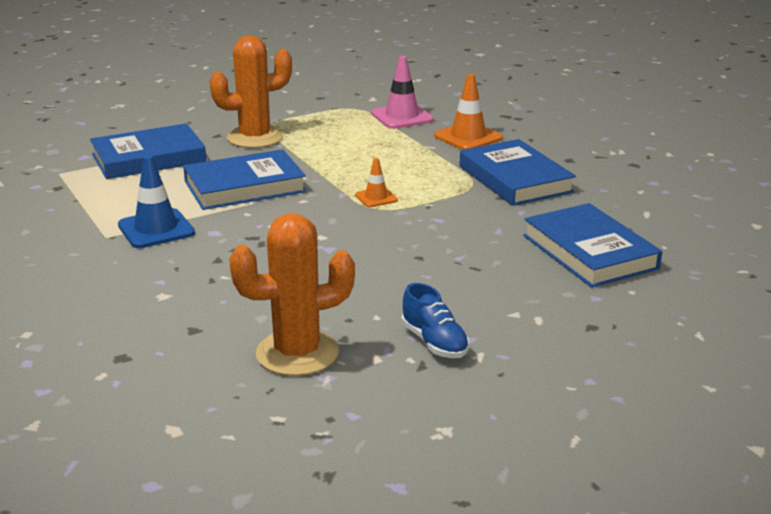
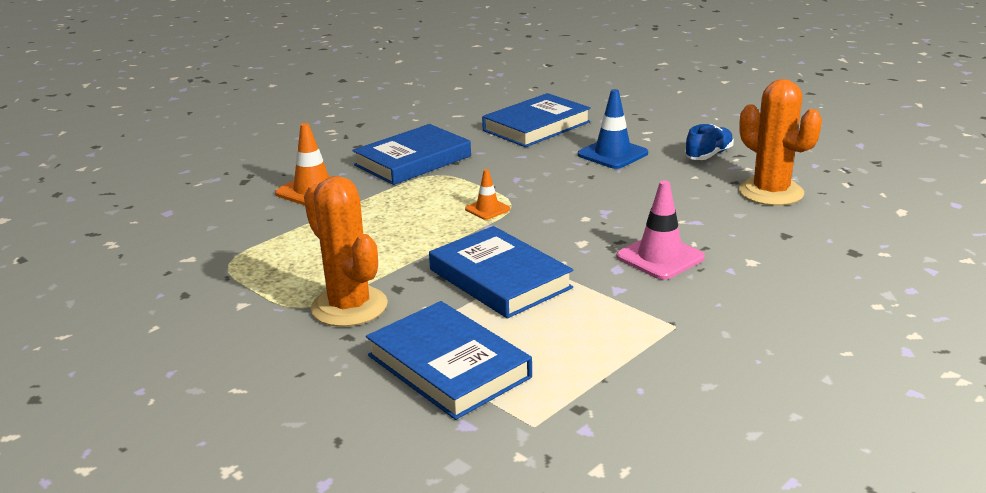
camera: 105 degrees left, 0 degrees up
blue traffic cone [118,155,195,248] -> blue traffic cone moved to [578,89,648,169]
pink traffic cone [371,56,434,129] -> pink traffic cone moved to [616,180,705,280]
---
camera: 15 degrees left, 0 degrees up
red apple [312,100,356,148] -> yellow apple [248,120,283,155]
* * *
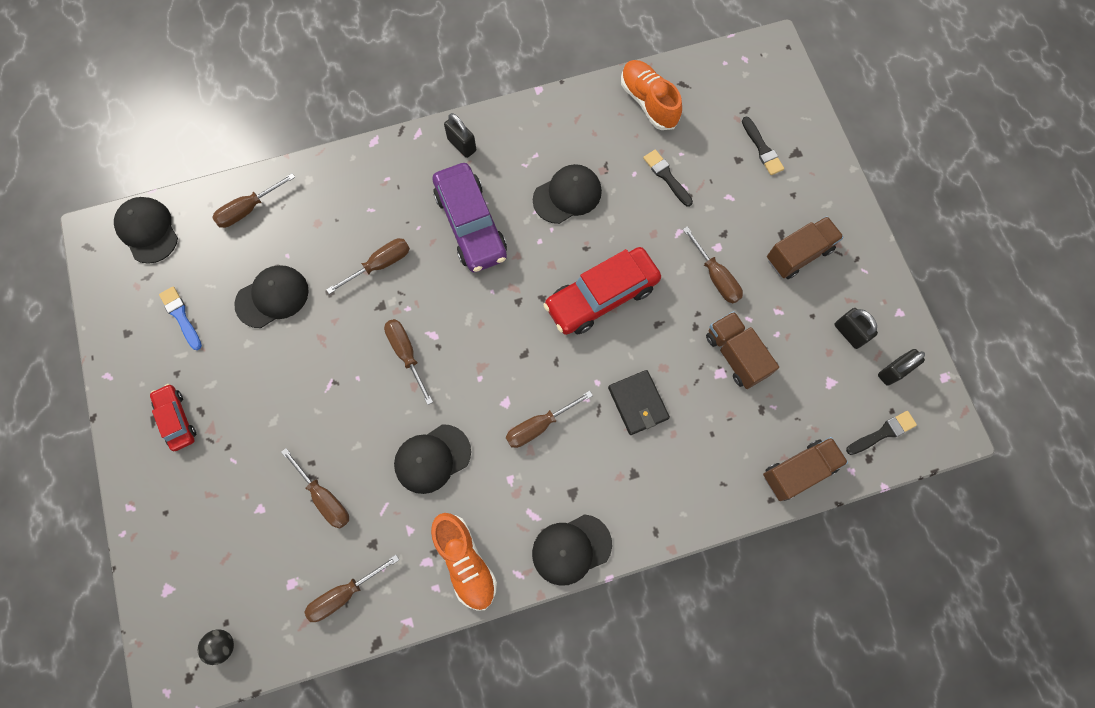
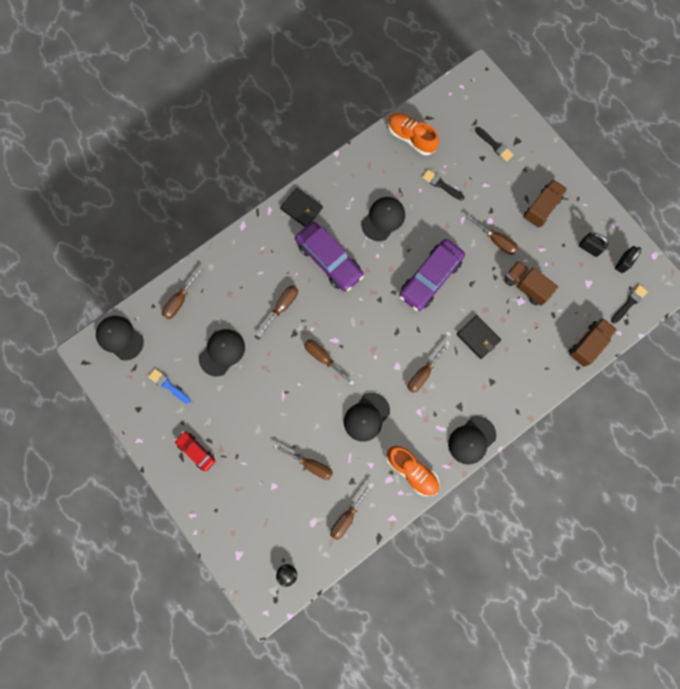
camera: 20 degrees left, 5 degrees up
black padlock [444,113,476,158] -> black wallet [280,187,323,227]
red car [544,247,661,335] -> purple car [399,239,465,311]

**DESCRIPTION OF THE TASK**
Would you please copy every line in the data that contains the word "cone"?

**SOLVED EXERCISE**
blue traffic cone [118,155,195,248] -> blue traffic cone moved to [578,89,648,169]
pink traffic cone [371,56,434,129] -> pink traffic cone moved to [616,180,705,280]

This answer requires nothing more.